● **ACTION ITEM**: Nothing but a number is needed: the count of lines below that include "turned".

── RECORDS SHOWN ──

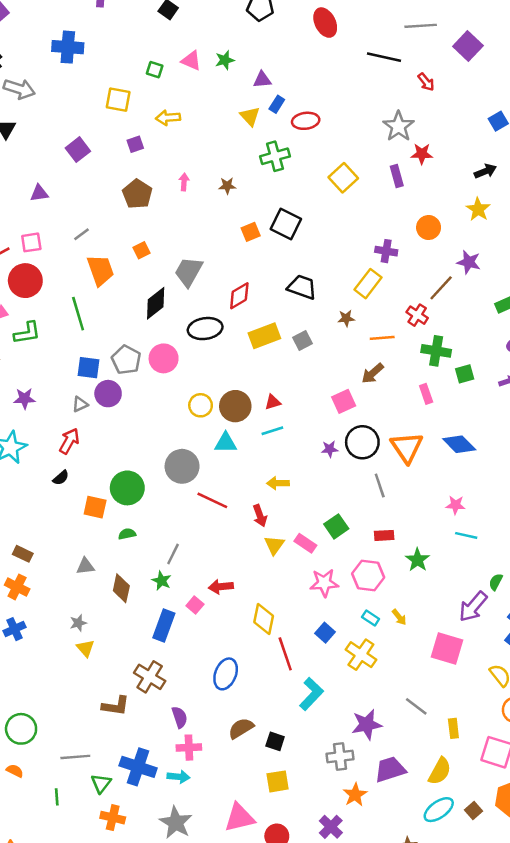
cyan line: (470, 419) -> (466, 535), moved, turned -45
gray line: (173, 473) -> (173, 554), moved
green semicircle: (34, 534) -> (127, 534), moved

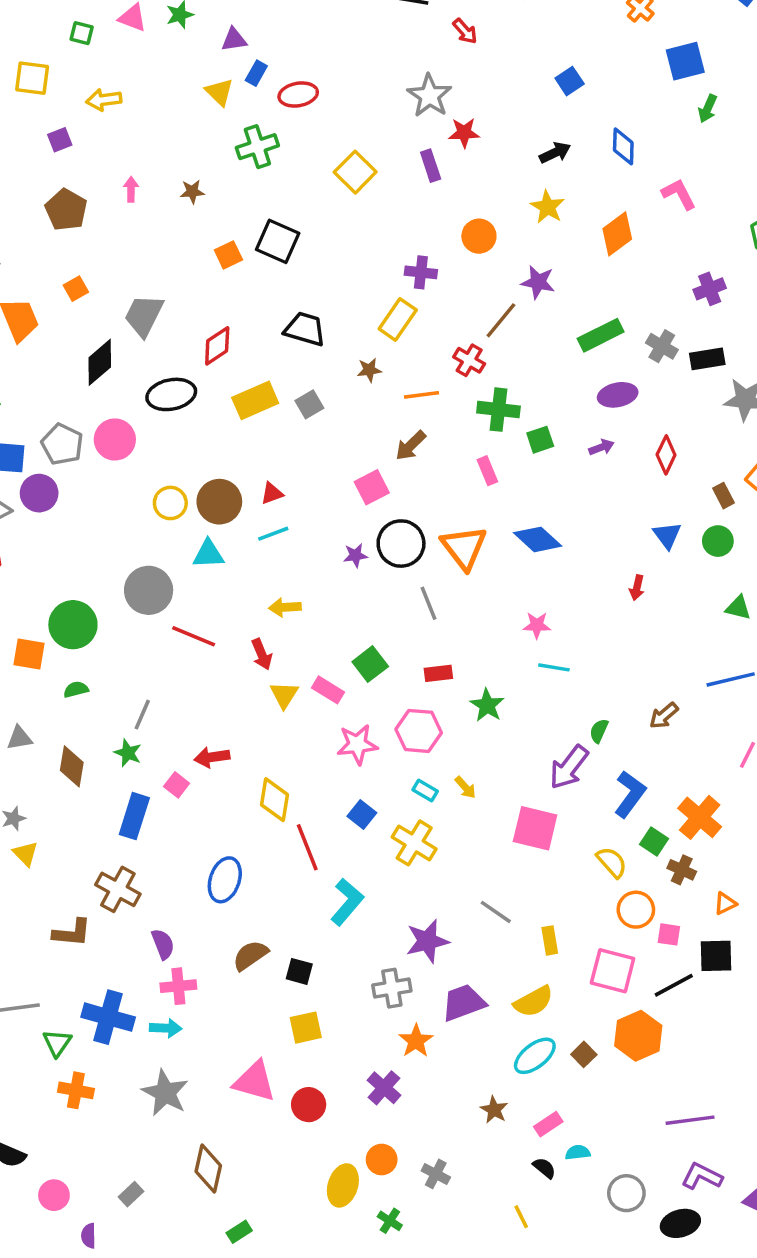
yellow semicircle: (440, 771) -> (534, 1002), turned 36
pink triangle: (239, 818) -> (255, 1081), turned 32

───

● **EXPECTED OUTPUT**: 3